▶ [WHAT IS EXPECTED]: How many lines in the data below contain the string "pyramid"? State that number only.

▶ [Records from a dataset]:
- Opening Delimiter -
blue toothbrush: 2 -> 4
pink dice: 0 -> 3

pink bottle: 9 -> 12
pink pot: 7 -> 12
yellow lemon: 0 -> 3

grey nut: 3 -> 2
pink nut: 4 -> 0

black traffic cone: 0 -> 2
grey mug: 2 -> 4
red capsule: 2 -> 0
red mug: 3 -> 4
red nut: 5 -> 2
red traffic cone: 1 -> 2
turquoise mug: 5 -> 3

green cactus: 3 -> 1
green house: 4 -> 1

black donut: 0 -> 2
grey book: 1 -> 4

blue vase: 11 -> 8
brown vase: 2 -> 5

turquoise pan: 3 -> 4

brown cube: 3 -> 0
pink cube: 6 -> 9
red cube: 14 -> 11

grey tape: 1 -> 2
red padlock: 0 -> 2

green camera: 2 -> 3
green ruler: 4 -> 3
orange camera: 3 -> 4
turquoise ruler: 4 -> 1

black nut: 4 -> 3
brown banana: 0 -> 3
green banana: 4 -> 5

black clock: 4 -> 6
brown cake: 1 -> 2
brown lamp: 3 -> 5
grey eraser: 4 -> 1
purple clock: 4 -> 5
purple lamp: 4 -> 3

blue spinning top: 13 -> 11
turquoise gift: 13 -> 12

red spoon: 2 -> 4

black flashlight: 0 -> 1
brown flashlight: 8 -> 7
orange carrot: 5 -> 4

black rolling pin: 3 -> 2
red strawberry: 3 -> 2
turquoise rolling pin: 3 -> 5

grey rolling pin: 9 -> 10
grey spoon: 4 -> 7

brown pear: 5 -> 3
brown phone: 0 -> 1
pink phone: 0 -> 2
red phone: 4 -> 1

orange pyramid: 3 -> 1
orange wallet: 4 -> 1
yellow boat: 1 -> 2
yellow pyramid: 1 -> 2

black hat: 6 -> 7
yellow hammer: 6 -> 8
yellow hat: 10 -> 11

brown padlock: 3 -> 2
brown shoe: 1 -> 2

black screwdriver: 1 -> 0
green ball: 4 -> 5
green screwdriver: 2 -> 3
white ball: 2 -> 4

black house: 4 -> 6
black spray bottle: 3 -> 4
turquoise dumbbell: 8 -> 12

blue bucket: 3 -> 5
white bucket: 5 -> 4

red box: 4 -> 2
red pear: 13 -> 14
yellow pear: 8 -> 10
- Closing Delimiter -
▶ [EXERCISE SOLUTION]: 2